Requirement: Please reproduce the entire listing, character for character.

Source records:
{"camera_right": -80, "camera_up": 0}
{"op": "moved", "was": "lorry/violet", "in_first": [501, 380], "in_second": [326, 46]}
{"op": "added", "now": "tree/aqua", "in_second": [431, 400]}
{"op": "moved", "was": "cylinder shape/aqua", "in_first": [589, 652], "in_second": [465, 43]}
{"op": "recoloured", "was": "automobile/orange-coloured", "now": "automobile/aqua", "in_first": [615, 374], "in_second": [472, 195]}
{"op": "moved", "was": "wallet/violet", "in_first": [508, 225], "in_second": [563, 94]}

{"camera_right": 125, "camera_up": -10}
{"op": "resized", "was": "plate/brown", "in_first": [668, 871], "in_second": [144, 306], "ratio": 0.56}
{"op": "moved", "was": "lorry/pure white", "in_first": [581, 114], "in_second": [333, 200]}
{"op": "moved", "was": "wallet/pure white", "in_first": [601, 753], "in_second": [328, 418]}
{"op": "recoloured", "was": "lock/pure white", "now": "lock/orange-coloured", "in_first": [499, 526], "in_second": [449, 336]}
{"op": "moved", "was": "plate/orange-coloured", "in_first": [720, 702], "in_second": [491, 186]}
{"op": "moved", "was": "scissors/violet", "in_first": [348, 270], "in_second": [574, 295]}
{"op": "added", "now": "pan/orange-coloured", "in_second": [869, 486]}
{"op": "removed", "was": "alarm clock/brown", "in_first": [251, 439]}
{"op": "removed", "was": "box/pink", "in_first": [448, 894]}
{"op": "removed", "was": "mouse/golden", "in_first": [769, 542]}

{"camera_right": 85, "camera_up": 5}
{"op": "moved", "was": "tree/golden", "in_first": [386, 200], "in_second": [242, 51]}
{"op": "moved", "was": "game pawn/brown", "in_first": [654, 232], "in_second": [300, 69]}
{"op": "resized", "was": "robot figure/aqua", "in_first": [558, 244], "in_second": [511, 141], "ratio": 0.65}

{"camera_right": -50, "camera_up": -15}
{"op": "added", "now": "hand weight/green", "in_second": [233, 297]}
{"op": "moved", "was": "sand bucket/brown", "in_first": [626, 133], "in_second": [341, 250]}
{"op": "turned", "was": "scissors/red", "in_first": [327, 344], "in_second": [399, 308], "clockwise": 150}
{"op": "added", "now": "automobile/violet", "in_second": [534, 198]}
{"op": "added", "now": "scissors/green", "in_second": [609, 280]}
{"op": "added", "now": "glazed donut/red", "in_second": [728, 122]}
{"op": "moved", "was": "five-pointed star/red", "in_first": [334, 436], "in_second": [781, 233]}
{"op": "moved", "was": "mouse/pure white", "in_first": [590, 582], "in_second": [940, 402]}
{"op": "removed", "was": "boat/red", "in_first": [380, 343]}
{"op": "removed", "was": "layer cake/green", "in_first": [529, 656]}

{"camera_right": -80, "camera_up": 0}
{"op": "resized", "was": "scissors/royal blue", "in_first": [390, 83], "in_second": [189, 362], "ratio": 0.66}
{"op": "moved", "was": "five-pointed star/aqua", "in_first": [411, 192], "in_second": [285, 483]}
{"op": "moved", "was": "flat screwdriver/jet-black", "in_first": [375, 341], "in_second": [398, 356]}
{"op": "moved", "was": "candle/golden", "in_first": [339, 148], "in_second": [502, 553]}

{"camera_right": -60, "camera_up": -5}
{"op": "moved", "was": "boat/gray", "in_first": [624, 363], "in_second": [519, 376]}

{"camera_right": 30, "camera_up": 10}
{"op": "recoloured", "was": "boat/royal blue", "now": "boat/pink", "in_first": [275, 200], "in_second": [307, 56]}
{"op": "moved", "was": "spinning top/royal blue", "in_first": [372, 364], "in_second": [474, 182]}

Reply:
{"camera_right": -80, "camera_up": 0}
{"op": "moved", "was": "lorry/violet", "in_first": [501, 380], "in_second": [326, 46]}
{"op": "added", "now": "tree/aqua", "in_second": [431, 400]}
{"op": "moved", "was": "cylinder shape/aqua", "in_first": [589, 652], "in_second": [465, 43]}
{"op": "recoloured", "was": "automobile/orange-coloured", "now": "automobile/aqua", "in_first": [615, 374], "in_second": [472, 195]}
{"op": "moved", "was": "wallet/violet", "in_first": [508, 225], "in_second": [563, 94]}

{"camera_right": 125, "camera_up": -10}
{"op": "resized", "was": "plate/brown", "in_first": [668, 871], "in_second": [144, 306], "ratio": 0.56}
{"op": "moved", "was": "lorry/pure white", "in_first": [581, 114], "in_second": [333, 200]}
{"op": "moved", "was": "wallet/pure white", "in_first": [601, 753], "in_second": [328, 418]}
{"op": "recoloured", "was": "lock/pure white", "now": "lock/orange-coloured", "in_first": [499, 526], "in_second": [449, 336]}
{"op": "moved", "was": "plate/orange-coloured", "in_first": [720, 702], "in_second": [491, 186]}
{"op": "moved", "was": "scissors/violet", "in_first": [348, 270], "in_second": [574, 295]}
{"op": "added", "now": "pan/orange-coloured", "in_second": [869, 486]}
{"op": "removed", "was": "alarm clock/brown", "in_first": [251, 439]}
{"op": "removed", "was": "box/pink", "in_first": [448, 894]}
{"op": "removed", "was": "mouse/golden", "in_first": [769, 542]}

{"camera_right": 85, "camera_up": 5}
{"op": "moved", "was": "tree/golden", "in_first": [386, 200], "in_second": [242, 51]}
{"op": "moved", "was": "game pawn/brown", "in_first": [654, 232], "in_second": [300, 69]}
{"op": "resized", "was": "robot figure/aqua", "in_first": [558, 244], "in_second": [511, 141], "ratio": 0.65}

{"camera_right": -50, "camera_up": -15}
{"op": "added", "now": "hand weight/green", "in_second": [233, 297]}
{"op": "moved", "was": "sand bucket/brown", "in_first": [626, 133], "in_second": [341, 250]}
{"op": "turned", "was": "scissors/red", "in_first": [327, 344], "in_second": [399, 308], "clockwise": 150}
{"op": "added", "now": "automobile/violet", "in_second": [534, 198]}
{"op": "added", "now": "scissors/green", "in_second": [609, 280]}
{"op": "added", "now": "glazed donut/red", "in_second": [728, 122]}
{"op": "moved", "was": "five-pointed star/red", "in_first": [334, 436], "in_second": [781, 233]}
{"op": "moved", "was": "mouse/pure white", "in_first": [590, 582], "in_second": [940, 402]}
{"op": "removed", "was": "boat/red", "in_first": [380, 343]}
{"op": "removed", "was": "layer cake/green", "in_first": [529, 656]}

{"camera_right": -80, "camera_up": 0}
{"op": "resized", "was": "scissors/royal blue", "in_first": [390, 83], "in_second": [189, 362], "ratio": 0.66}
{"op": "moved", "was": "five-pointed star/aqua", "in_first": [411, 192], "in_second": [285, 483]}
{"op": "moved", "was": "flat screwdriver/jet-black", "in_first": [375, 341], "in_second": [398, 356]}
{"op": "moved", "was": "candle/golden", "in_first": [339, 148], "in_second": [502, 553]}

{"camera_right": -60, "camera_up": -5}
{"op": "moved", "was": "boat/gray", "in_first": [624, 363], "in_second": [519, 376]}

{"camera_right": 30, "camera_up": 10}
{"op": "recoloured", "was": "boat/royal blue", "now": "boat/pink", "in_first": [275, 200], "in_second": [307, 56]}
{"op": "moved", "was": "spinning top/royal blue", "in_first": [372, 364], "in_second": [474, 182]}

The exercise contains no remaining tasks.